Exercise data =>
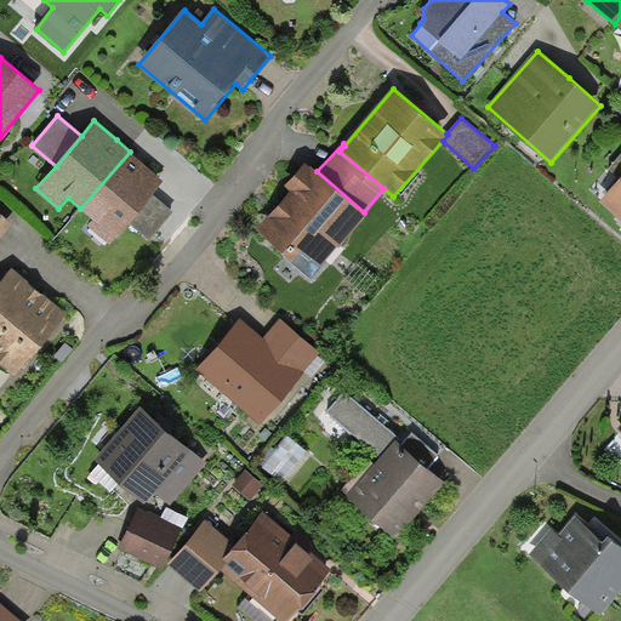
[(140,160),(130,152),(80,209),(93,220),(89,226),(110,244),(129,223),(153,194),(165,181),(140,160)]
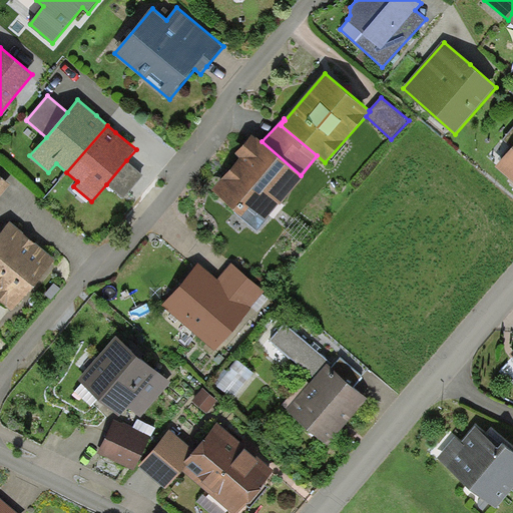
[(512,127),(503,139),(512,147),(512,146),(512,127)]
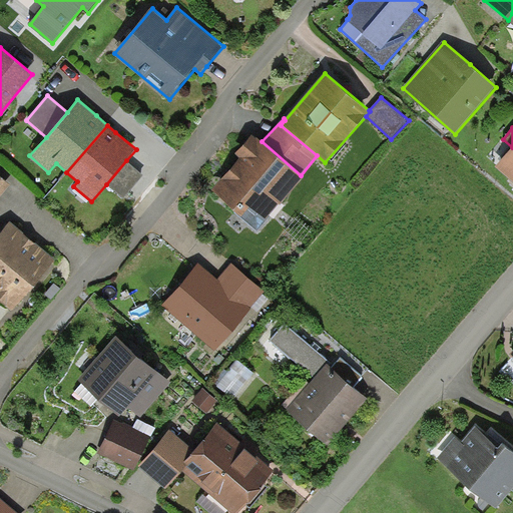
[(257,138),(252,134),(235,153),(240,158),(212,189),(258,229),(280,204),(281,204),(304,177),(301,175),(262,141),(258,137),(257,138)]
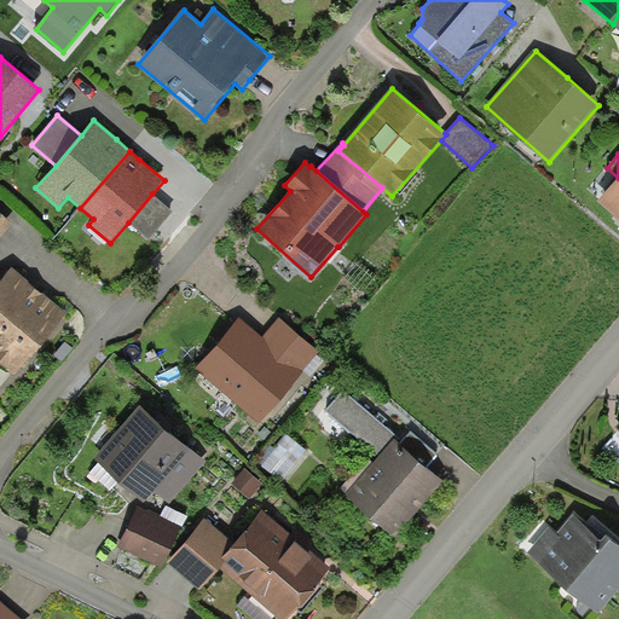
[(618,177),(618,178),(599,201),(618,219),(618,177)]
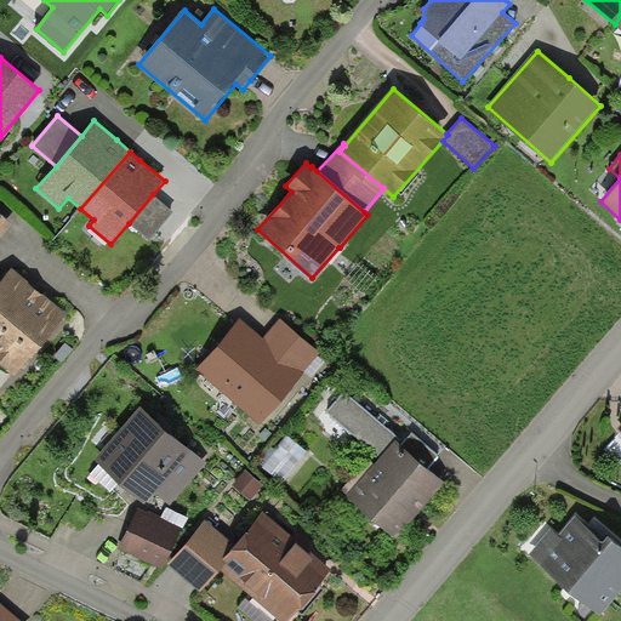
[(175,211),(153,194),(129,223),(149,241),(175,211)]
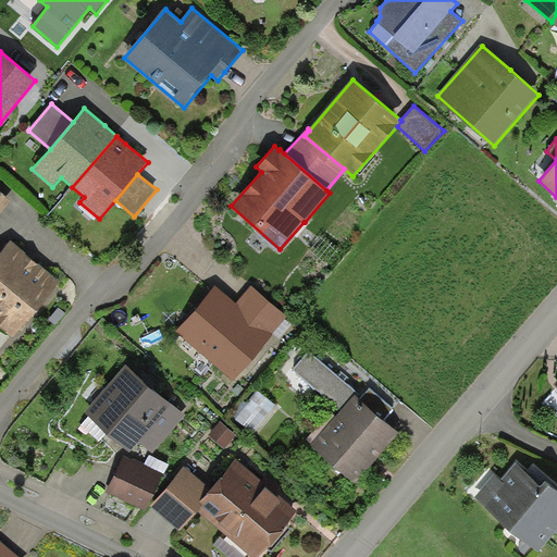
[(0,189),(0,214),(12,200),(0,189)]
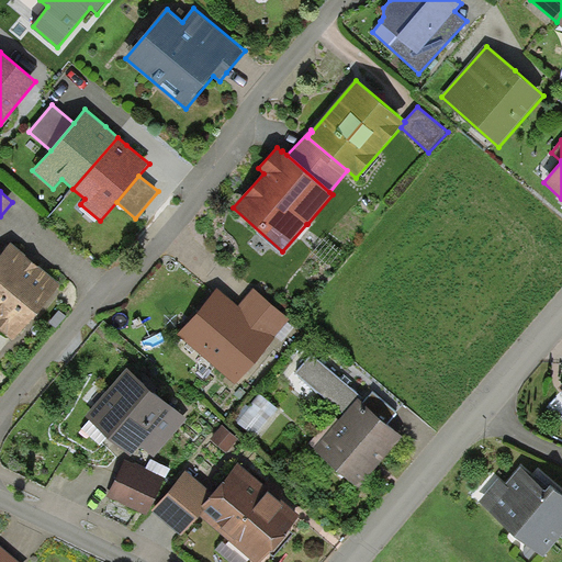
[(0,257),(0,329),(13,340),(62,283),(32,260),(12,243),(0,257)]
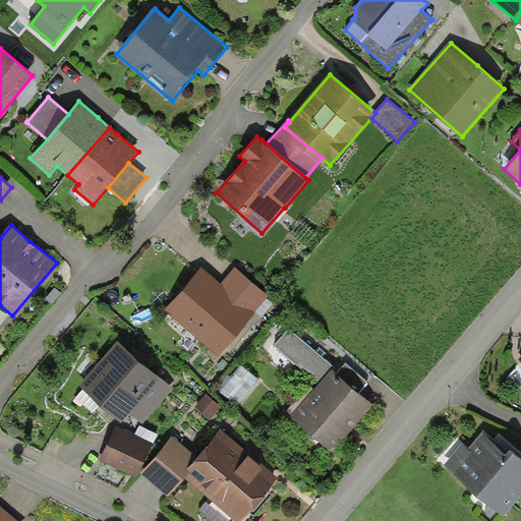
[(222,286),(201,268),(164,310),(219,357),(255,314),(254,313),(222,286)]
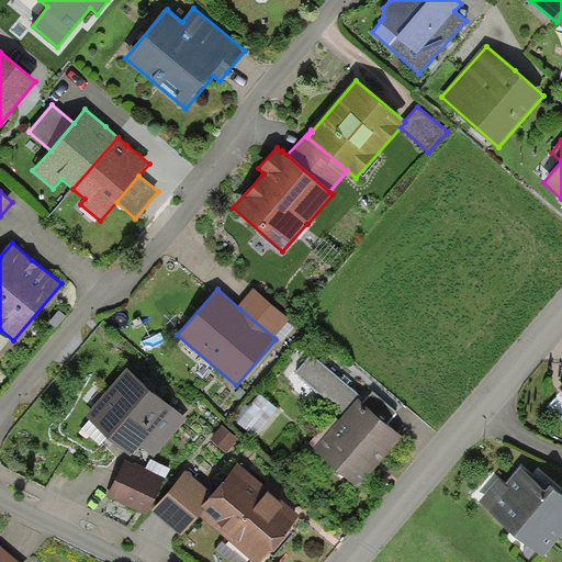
[(255,290),(239,308),(274,338),(290,319),(255,290)]
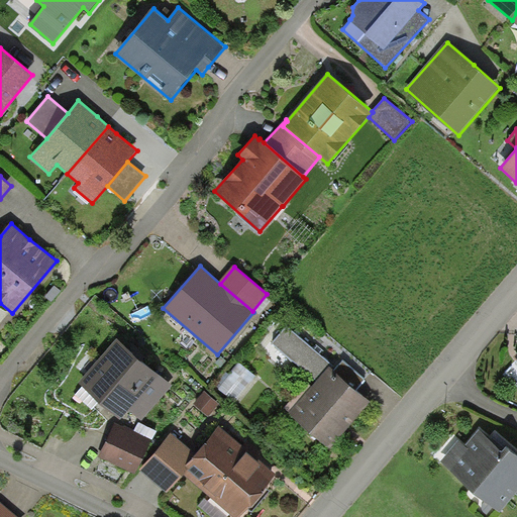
[(333,371),(336,368),(287,326),(273,342),(317,380),(328,367),(333,371)]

Required action =>
Transcribe all entries above exactly. Omit the pictures.

Problem solution =>
[(140,160),(130,152),(80,209),(93,220),(89,226),(110,244),(129,223),(153,194),(165,181),(140,160)]
[(512,127),(503,139),(512,147),(512,146),(512,127)]
[(257,138),(252,134),(235,153),(240,158),(212,189),(258,229),(280,204),(281,204),(304,177),(301,175),(262,141),(258,137),(257,138)]
[(618,177),(618,178),(599,201),(618,219),(618,177)]
[(175,211),(153,194),(129,223),(149,241),(175,211)]
[(0,189),(0,214),(12,200),(0,189)]
[(0,257),(0,329),(13,340),(62,283),(32,260),(12,243),(0,257)]
[(222,286),(201,268),(164,310),(219,357),(255,314),(254,313),(222,286)]
[(255,290),(239,308),(274,338),(290,319),(255,290)]
[(333,371),(336,368),(287,326),(273,342),(317,380),(328,367),(333,371)]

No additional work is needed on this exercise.